The line containing "none -> lime 2x3 brick [281,353,388,423]" marks the start, and the last line of the records below marks the end. Print that run exactly and nothing else.
==== Data to examine ====
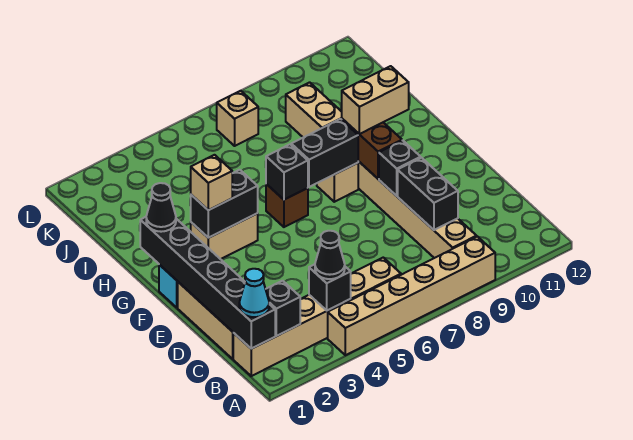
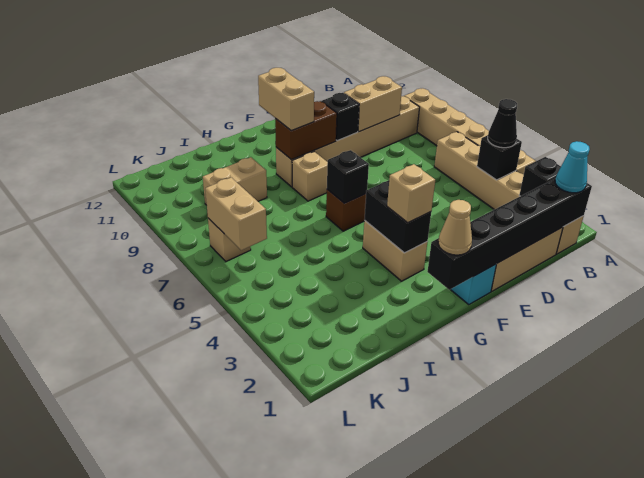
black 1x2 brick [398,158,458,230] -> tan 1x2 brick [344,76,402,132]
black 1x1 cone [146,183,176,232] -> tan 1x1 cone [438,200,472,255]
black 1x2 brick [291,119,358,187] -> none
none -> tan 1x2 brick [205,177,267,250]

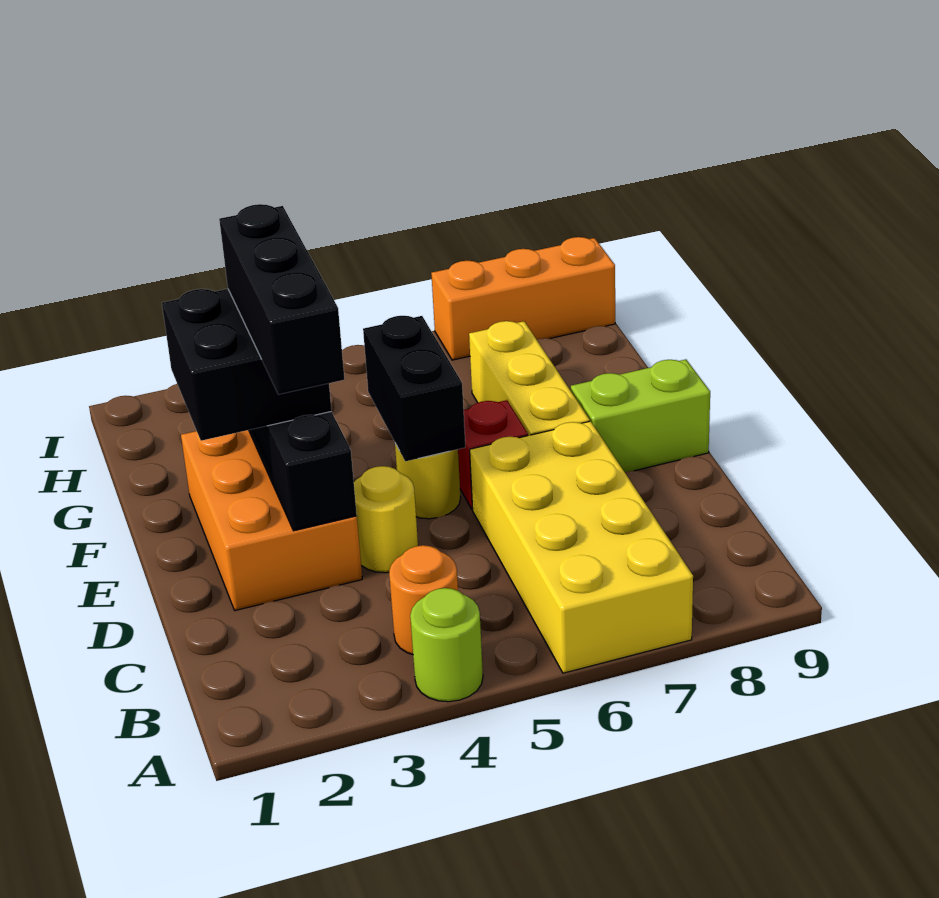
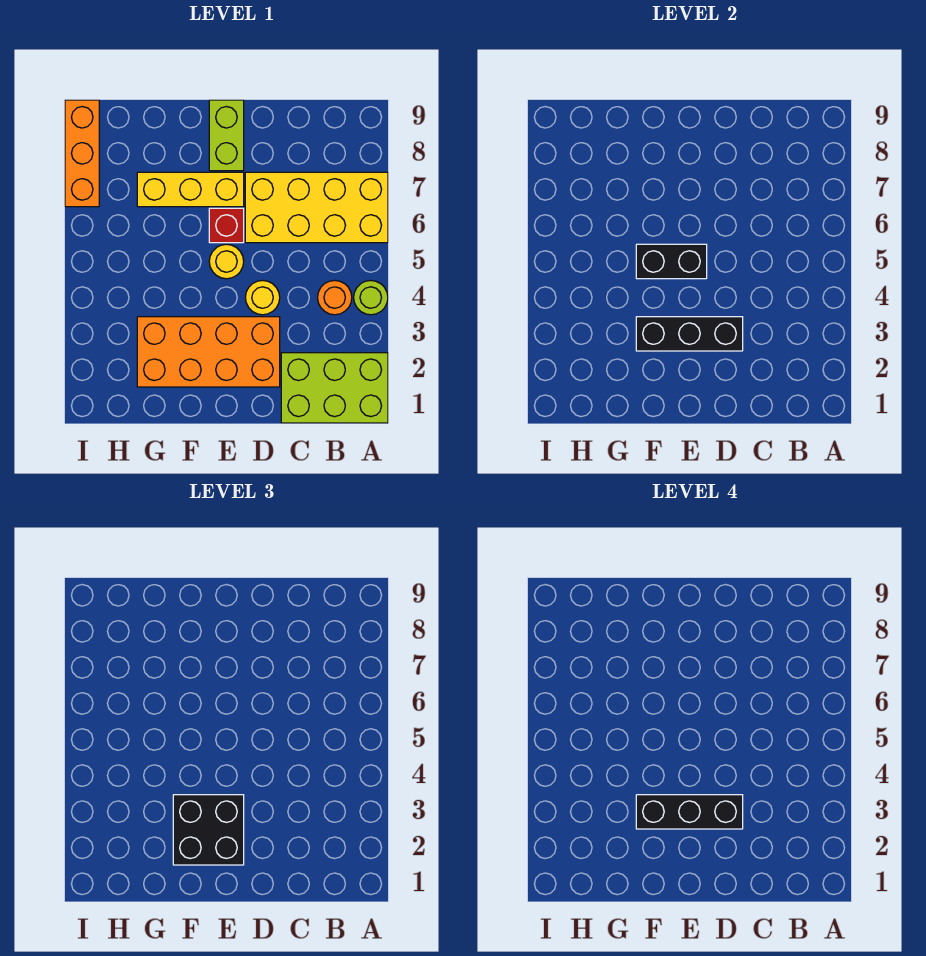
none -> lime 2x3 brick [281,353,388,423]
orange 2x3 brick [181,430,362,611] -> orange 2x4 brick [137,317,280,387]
====
> Your solution
none -> lime 2x3 brick [281,353,388,423]
orange 2x3 brick [181,430,362,611] -> orange 2x4 brick [137,317,280,387]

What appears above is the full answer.